• **Instructions to follow**
Write the full listing out again, word for word, but omit the pictures.
********
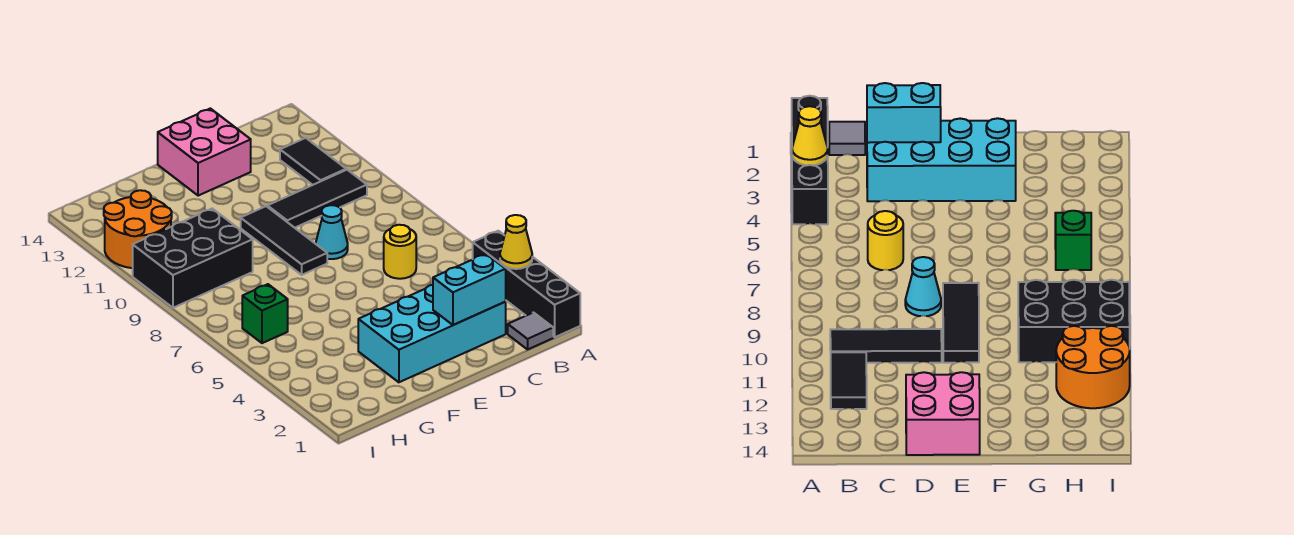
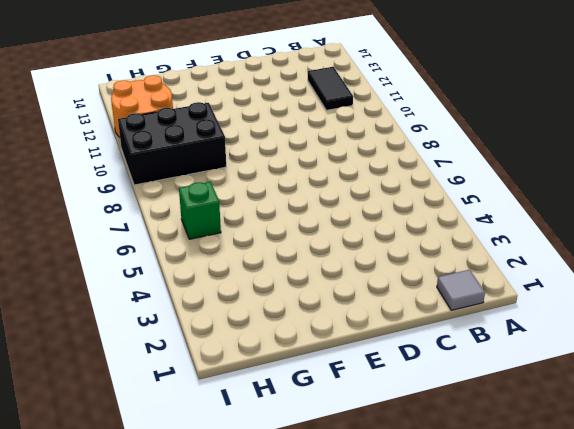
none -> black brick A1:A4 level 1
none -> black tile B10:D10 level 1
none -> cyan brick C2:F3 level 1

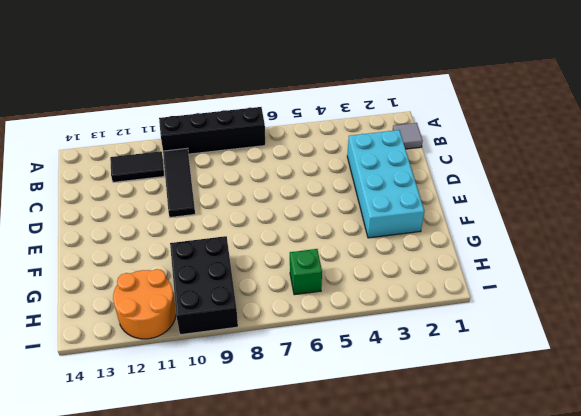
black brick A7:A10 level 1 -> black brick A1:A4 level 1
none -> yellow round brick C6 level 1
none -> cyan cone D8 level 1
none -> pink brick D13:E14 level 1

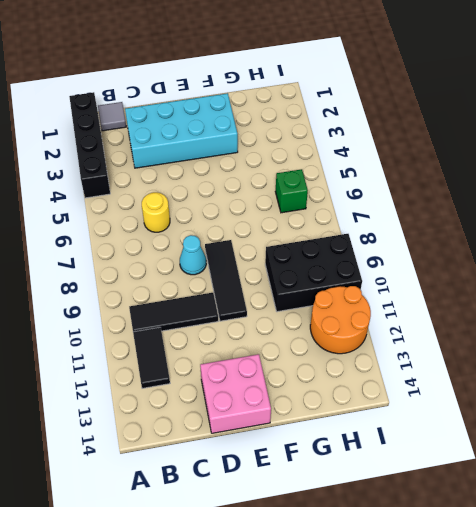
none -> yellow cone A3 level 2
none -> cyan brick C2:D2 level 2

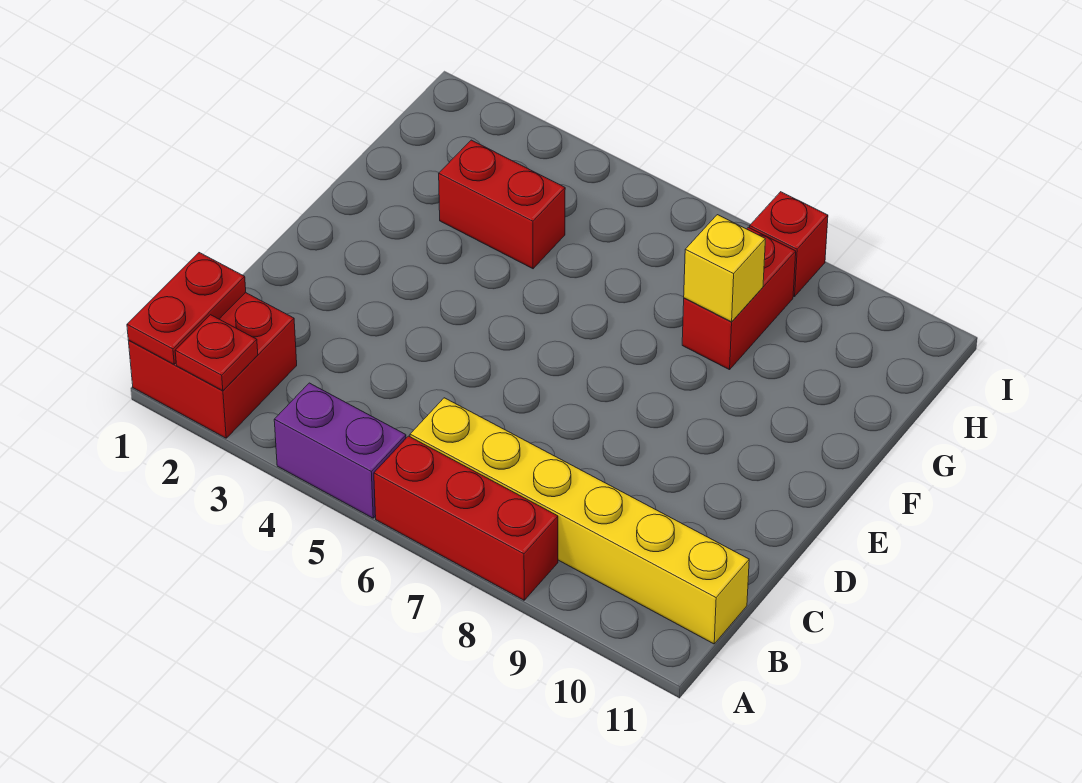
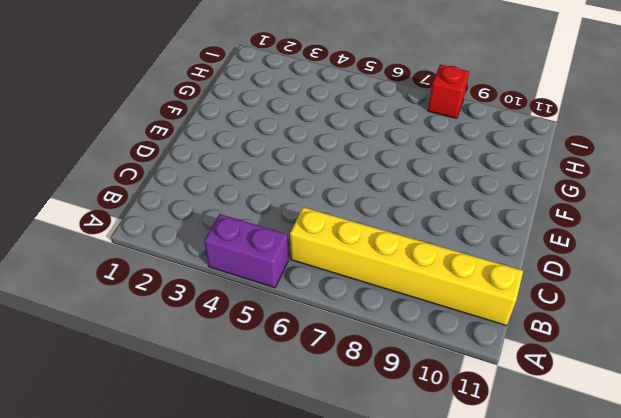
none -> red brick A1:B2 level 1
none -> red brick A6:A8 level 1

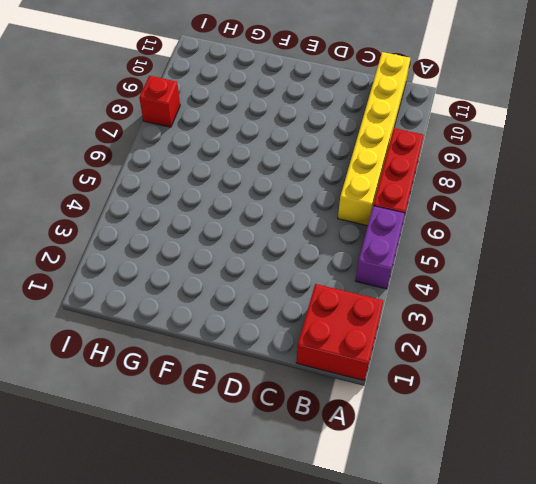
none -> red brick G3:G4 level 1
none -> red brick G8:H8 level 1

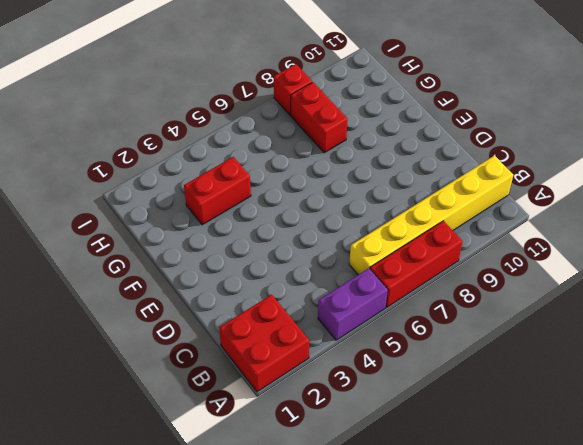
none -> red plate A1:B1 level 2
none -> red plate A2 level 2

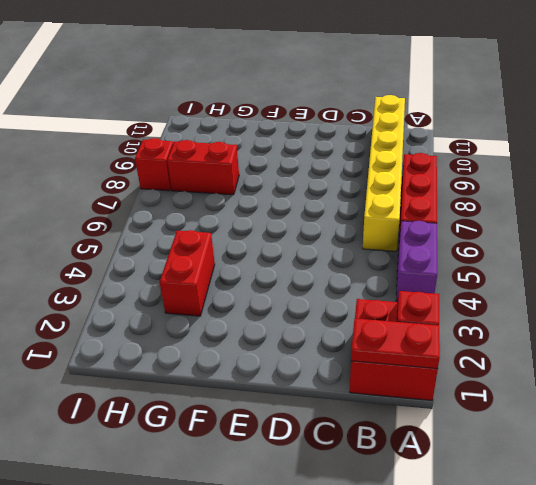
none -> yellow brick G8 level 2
********
• **Task answer**
none -> black brick A1:A4 level 1
none -> black tile B10:D10 level 1
none -> cyan brick C2:F3 level 1

black brick A7:A10 level 1 -> black brick A1:A4 level 1
none -> yellow round brick C6 level 1
none -> cyan cone D8 level 1
none -> pink brick D13:E14 level 1

none -> yellow cone A3 level 2
none -> cyan brick C2:D2 level 2

none -> red brick A1:B2 level 1
none -> red brick A6:A8 level 1

none -> red brick G3:G4 level 1
none -> red brick G8:H8 level 1

none -> red plate A1:B1 level 2
none -> red plate A2 level 2

none -> yellow brick G8 level 2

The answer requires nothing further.